Instructions to follow:
Repeat exactly, and only, the lines below starting at the line that contains "gray square: (211, 95) -> (200, 96), moved" and ending at the line that contains "gray trapezoid: (628, 349)", inclusive of both.
BEGIN
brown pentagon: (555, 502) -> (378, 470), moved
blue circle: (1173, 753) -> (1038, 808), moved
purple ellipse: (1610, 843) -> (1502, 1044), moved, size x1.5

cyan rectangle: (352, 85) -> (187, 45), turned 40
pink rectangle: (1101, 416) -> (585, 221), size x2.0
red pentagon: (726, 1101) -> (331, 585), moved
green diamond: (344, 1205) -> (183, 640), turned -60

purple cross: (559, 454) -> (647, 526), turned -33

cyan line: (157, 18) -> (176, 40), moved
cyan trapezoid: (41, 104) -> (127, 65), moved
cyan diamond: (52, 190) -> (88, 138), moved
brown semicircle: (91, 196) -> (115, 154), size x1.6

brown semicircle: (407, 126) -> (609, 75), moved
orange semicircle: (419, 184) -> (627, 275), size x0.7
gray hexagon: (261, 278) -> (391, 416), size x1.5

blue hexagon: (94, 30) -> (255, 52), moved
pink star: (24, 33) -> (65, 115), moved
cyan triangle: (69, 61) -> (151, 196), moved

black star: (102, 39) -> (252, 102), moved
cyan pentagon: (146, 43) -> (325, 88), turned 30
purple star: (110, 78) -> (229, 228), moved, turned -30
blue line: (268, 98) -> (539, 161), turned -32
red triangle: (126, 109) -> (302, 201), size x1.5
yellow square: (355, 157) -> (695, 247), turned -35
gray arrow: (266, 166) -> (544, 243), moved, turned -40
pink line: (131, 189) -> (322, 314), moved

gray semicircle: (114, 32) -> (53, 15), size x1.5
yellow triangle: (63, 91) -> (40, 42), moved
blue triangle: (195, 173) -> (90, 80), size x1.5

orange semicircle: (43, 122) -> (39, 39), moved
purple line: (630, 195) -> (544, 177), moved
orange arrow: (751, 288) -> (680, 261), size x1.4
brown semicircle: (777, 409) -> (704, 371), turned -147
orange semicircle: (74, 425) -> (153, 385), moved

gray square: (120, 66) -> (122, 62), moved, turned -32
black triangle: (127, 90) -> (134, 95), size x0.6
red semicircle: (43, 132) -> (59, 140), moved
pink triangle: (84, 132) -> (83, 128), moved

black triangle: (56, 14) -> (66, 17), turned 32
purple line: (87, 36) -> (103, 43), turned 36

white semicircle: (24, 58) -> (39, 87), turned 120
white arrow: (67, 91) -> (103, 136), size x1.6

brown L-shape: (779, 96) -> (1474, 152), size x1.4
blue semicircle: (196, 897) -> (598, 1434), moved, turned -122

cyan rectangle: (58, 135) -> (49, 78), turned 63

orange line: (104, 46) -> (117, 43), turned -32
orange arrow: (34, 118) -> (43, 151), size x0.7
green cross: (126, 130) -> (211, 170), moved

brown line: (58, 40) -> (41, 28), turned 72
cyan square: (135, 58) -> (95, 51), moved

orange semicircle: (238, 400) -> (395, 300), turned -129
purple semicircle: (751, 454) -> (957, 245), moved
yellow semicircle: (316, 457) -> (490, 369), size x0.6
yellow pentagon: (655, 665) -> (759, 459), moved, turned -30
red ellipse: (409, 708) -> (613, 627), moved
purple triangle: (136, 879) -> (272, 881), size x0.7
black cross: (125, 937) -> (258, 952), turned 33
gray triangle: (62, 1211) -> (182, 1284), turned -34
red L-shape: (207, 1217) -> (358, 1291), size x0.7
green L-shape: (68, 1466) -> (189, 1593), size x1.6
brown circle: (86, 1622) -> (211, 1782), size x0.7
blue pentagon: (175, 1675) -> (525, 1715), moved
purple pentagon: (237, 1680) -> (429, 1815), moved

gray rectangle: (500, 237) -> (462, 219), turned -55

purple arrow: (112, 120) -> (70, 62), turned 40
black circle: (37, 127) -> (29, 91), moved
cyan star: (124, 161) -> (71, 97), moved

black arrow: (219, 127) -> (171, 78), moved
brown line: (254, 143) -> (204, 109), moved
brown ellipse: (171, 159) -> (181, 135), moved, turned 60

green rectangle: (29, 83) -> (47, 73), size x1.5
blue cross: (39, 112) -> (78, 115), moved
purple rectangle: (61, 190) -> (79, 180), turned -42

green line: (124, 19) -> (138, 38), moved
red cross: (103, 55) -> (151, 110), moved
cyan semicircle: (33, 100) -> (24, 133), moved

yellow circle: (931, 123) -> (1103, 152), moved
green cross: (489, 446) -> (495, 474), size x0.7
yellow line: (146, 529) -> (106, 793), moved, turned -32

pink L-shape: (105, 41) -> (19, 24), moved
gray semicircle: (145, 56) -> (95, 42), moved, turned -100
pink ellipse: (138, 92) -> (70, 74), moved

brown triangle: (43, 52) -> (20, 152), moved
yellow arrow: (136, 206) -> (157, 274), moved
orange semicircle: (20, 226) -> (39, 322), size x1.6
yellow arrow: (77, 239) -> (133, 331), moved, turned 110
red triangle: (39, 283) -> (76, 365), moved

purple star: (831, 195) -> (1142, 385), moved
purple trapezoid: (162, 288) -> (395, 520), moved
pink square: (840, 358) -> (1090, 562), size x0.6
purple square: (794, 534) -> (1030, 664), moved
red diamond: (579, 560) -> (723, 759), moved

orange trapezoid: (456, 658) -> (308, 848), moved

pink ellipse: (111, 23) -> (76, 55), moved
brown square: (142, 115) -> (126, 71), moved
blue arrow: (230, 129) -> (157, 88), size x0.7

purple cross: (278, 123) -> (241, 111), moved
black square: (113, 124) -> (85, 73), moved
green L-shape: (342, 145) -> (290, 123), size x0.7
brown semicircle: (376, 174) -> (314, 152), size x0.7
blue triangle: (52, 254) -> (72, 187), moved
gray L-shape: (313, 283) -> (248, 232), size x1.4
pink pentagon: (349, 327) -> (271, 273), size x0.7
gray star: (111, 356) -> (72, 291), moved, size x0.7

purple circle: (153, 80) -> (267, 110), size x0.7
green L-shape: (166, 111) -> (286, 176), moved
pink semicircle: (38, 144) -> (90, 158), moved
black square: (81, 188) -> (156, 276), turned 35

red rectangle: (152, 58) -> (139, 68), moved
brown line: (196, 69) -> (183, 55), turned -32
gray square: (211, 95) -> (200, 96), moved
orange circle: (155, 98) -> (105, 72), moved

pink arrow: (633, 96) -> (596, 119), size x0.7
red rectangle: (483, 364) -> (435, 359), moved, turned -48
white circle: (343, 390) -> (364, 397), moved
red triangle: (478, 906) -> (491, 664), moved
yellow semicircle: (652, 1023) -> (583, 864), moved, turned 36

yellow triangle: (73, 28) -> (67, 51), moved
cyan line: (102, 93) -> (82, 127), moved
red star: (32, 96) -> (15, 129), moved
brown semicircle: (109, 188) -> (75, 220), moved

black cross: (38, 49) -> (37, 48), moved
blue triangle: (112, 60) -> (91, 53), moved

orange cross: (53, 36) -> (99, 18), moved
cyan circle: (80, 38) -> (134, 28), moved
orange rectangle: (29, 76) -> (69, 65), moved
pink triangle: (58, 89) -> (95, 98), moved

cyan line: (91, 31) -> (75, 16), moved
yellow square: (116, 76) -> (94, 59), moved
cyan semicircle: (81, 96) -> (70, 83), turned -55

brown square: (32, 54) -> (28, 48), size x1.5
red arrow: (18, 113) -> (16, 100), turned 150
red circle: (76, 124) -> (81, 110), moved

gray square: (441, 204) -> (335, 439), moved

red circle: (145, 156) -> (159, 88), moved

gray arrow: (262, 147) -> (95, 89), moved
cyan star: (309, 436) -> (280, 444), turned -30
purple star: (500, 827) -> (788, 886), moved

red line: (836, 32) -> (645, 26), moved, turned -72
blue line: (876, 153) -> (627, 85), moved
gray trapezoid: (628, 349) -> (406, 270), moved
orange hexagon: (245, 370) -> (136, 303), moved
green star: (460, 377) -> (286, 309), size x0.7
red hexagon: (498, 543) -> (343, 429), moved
END
Result for this exercise:
gray square: (211, 95) -> (200, 96), moved
orange circle: (155, 98) -> (105, 72), moved

pink arrow: (633, 96) -> (596, 119), size x0.7
red rectangle: (483, 364) -> (435, 359), moved, turned -48
white circle: (343, 390) -> (364, 397), moved
red triangle: (478, 906) -> (491, 664), moved
yellow semicircle: (652, 1023) -> (583, 864), moved, turned 36

yellow triangle: (73, 28) -> (67, 51), moved
cyan line: (102, 93) -> (82, 127), moved
red star: (32, 96) -> (15, 129), moved
brown semicircle: (109, 188) -> (75, 220), moved

black cross: (38, 49) -> (37, 48), moved
blue triangle: (112, 60) -> (91, 53), moved

orange cross: (53, 36) -> (99, 18), moved
cyan circle: (80, 38) -> (134, 28), moved
orange rectangle: (29, 76) -> (69, 65), moved
pink triangle: (58, 89) -> (95, 98), moved

cyan line: (91, 31) -> (75, 16), moved
yellow square: (116, 76) -> (94, 59), moved
cyan semicircle: (81, 96) -> (70, 83), turned -55

brown square: (32, 54) -> (28, 48), size x1.5
red arrow: (18, 113) -> (16, 100), turned 150
red circle: (76, 124) -> (81, 110), moved

gray square: (441, 204) -> (335, 439), moved

red circle: (145, 156) -> (159, 88), moved

gray arrow: (262, 147) -> (95, 89), moved
cyan star: (309, 436) -> (280, 444), turned -30
purple star: (500, 827) -> (788, 886), moved

red line: (836, 32) -> (645, 26), moved, turned -72
blue line: (876, 153) -> (627, 85), moved
gray trapezoid: (628, 349) -> (406, 270), moved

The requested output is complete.